## YOUR TASK
If a line in the material below has the string "exchanged", copy it out.
═════ INFORMATION SUPPLIED
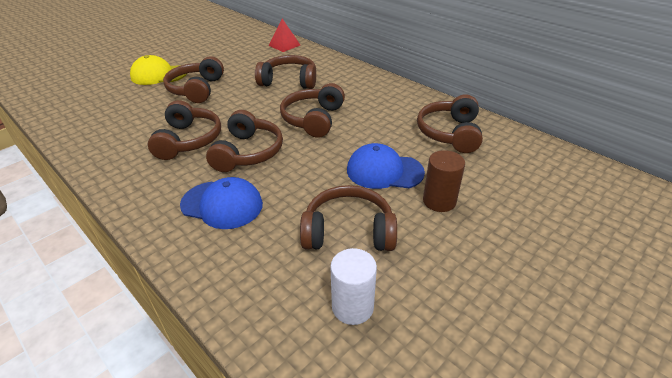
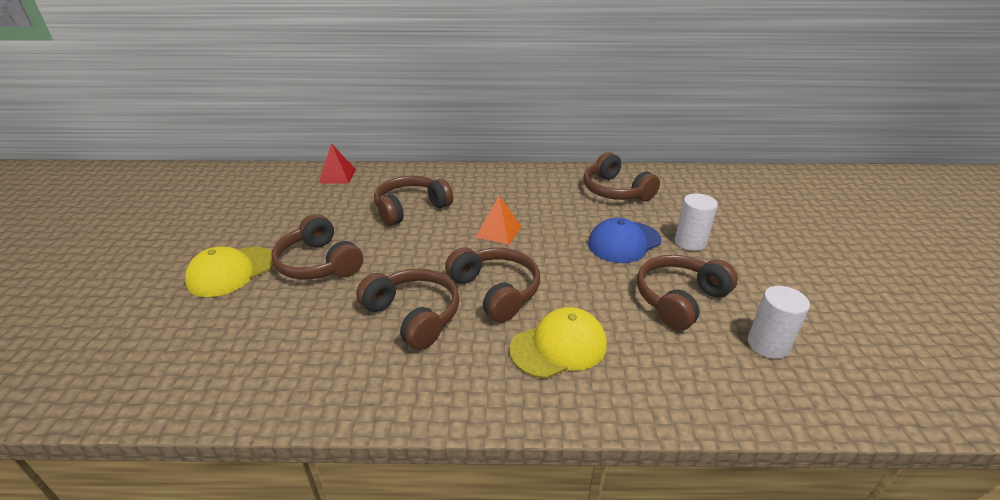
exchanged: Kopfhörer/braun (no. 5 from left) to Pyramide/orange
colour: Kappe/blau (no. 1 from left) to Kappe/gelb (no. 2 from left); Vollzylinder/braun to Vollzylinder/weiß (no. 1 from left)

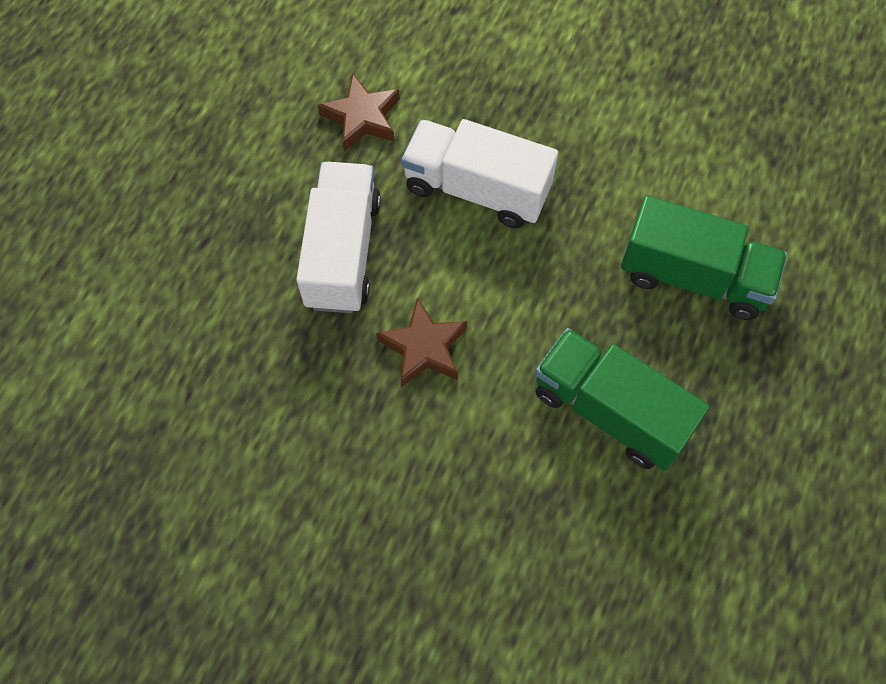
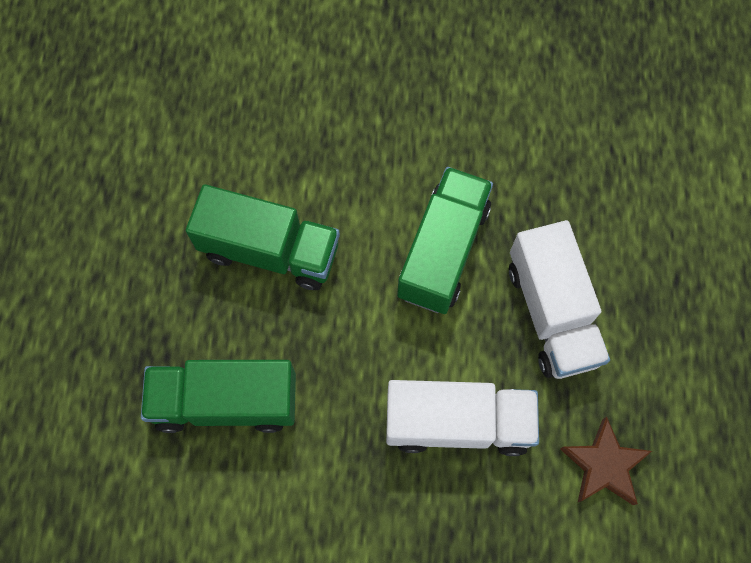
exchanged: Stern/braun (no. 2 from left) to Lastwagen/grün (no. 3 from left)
══════════
## ANSWER SECTION
exchanged: Kopfhörer/braun (no. 5 from left) to Pyramide/orange
exchanged: Stern/braun (no. 2 from left) to Lastwagen/grün (no. 3 from left)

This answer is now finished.